__Task goal__.
The answer must consist only of the lines from the line with "orange triangle at" to the line with "blue star: moved 2 px right, 1 px up", both included, exactly as they stand below.

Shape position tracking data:
[Start of Attachment]

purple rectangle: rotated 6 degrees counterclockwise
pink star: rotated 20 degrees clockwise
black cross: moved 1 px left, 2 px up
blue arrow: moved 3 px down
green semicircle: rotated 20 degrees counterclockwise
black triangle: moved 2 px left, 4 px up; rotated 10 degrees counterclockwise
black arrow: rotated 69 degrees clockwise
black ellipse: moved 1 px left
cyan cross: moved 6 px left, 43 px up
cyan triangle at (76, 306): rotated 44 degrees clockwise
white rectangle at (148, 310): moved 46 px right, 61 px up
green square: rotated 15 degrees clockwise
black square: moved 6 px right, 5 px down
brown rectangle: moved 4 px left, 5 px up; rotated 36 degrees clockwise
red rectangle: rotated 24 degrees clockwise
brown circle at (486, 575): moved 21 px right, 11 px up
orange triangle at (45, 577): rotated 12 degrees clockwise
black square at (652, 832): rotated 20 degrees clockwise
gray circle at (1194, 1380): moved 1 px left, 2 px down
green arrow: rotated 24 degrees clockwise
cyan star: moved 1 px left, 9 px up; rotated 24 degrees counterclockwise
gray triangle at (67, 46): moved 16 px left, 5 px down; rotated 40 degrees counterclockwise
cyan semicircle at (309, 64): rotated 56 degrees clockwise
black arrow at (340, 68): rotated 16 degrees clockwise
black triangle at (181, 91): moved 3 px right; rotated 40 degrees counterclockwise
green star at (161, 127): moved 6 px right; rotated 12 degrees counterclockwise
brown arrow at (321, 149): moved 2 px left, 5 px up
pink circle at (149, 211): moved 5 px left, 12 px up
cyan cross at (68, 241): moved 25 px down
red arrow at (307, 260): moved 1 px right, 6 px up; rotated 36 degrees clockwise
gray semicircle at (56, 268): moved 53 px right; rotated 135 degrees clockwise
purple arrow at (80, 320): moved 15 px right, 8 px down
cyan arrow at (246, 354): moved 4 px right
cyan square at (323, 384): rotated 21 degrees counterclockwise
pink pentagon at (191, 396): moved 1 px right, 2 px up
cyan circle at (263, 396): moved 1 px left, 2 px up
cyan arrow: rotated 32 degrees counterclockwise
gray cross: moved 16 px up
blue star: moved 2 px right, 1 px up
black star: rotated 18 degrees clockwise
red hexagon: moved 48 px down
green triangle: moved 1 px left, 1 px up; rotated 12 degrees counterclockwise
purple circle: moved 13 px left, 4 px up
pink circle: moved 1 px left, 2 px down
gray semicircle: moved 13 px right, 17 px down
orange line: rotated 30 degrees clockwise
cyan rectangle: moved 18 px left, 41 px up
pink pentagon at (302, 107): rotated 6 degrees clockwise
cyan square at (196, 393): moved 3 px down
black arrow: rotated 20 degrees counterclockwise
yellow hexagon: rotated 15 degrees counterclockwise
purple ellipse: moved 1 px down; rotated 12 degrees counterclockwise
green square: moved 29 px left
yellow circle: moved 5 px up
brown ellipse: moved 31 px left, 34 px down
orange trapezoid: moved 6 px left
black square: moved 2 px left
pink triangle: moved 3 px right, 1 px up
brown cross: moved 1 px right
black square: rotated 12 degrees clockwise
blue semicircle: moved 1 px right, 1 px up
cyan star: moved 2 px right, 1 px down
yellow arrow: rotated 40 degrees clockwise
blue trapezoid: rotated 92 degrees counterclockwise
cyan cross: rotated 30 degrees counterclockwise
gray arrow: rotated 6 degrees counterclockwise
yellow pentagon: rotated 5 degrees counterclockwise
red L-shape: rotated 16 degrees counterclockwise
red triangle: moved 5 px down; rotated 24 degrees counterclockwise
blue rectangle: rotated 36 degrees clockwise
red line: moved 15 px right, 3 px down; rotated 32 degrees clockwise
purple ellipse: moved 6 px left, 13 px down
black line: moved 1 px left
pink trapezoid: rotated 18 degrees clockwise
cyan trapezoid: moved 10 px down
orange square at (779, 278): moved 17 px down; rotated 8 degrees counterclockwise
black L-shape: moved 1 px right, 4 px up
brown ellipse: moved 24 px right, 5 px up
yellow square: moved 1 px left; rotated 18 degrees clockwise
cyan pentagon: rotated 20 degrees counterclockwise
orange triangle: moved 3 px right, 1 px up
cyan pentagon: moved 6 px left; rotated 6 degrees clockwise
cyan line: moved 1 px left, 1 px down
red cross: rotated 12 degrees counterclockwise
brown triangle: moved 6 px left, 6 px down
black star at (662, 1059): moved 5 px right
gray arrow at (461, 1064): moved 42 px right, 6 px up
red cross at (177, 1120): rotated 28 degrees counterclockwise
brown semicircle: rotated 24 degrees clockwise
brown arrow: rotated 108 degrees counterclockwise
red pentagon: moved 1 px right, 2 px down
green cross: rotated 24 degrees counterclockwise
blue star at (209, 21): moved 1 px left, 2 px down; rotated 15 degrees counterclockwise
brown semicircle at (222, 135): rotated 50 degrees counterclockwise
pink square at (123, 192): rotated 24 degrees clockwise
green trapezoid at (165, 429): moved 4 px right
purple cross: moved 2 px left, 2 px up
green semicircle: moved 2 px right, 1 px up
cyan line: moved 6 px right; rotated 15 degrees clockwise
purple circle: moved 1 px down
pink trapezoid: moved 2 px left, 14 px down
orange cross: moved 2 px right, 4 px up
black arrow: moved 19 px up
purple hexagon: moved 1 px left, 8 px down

[End of Attachment]

__Task answer__.
orange triangle at (45, 577): rotated 12 degrees clockwise
black square at (652, 832): rotated 20 degrees clockwise
gray circle at (1194, 1380): moved 1 px left, 2 px down
green arrow: rotated 24 degrees clockwise
cyan star: moved 1 px left, 9 px up; rotated 24 degrees counterclockwise
gray triangle at (67, 46): moved 16 px left, 5 px down; rotated 40 degrees counterclockwise
cyan semicircle at (309, 64): rotated 56 degrees clockwise
black arrow at (340, 68): rotated 16 degrees clockwise
black triangle at (181, 91): moved 3 px right; rotated 40 degrees counterclockwise
green star at (161, 127): moved 6 px right; rotated 12 degrees counterclockwise
brown arrow at (321, 149): moved 2 px left, 5 px up
pink circle at (149, 211): moved 5 px left, 12 px up
cyan cross at (68, 241): moved 25 px down
red arrow at (307, 260): moved 1 px right, 6 px up; rotated 36 degrees clockwise
gray semicircle at (56, 268): moved 53 px right; rotated 135 degrees clockwise
purple arrow at (80, 320): moved 15 px right, 8 px down
cyan arrow at (246, 354): moved 4 px right
cyan square at (323, 384): rotated 21 degrees counterclockwise
pink pentagon at (191, 396): moved 1 px right, 2 px up
cyan circle at (263, 396): moved 1 px left, 2 px up
cyan arrow: rotated 32 degrees counterclockwise
gray cross: moved 16 px up
blue star: moved 2 px right, 1 px up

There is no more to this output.